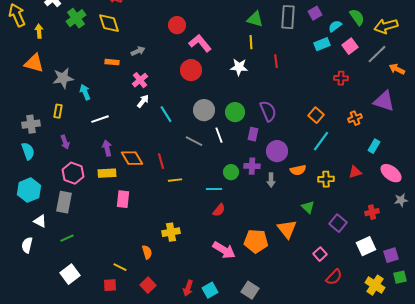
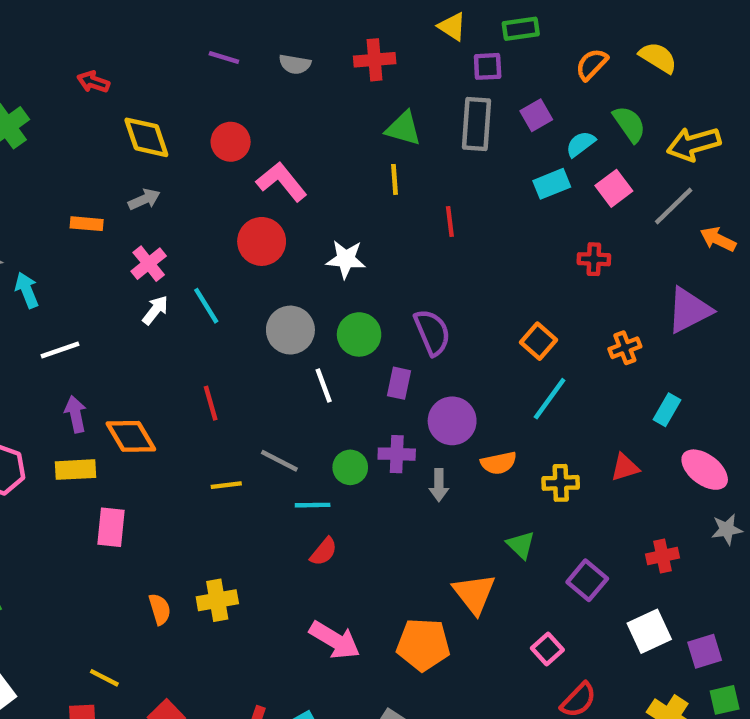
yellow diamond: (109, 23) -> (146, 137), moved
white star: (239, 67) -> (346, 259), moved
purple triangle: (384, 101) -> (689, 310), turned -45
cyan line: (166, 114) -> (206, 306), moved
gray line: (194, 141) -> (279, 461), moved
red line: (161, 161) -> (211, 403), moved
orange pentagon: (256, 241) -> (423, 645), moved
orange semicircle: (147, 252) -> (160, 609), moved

☆ ☆ ☆ ☆

● **INSTRUCTIONS FOR THE TASK**
Restate the entries word for word, though any image they contain should not appear.

● **EXERCISE RESPONSE**
yellow diamond: (109, 23) -> (146, 137), moved
white star: (239, 67) -> (346, 259), moved
purple triangle: (384, 101) -> (689, 310), turned -45
cyan line: (166, 114) -> (206, 306), moved
gray line: (194, 141) -> (279, 461), moved
red line: (161, 161) -> (211, 403), moved
orange pentagon: (256, 241) -> (423, 645), moved
orange semicircle: (147, 252) -> (160, 609), moved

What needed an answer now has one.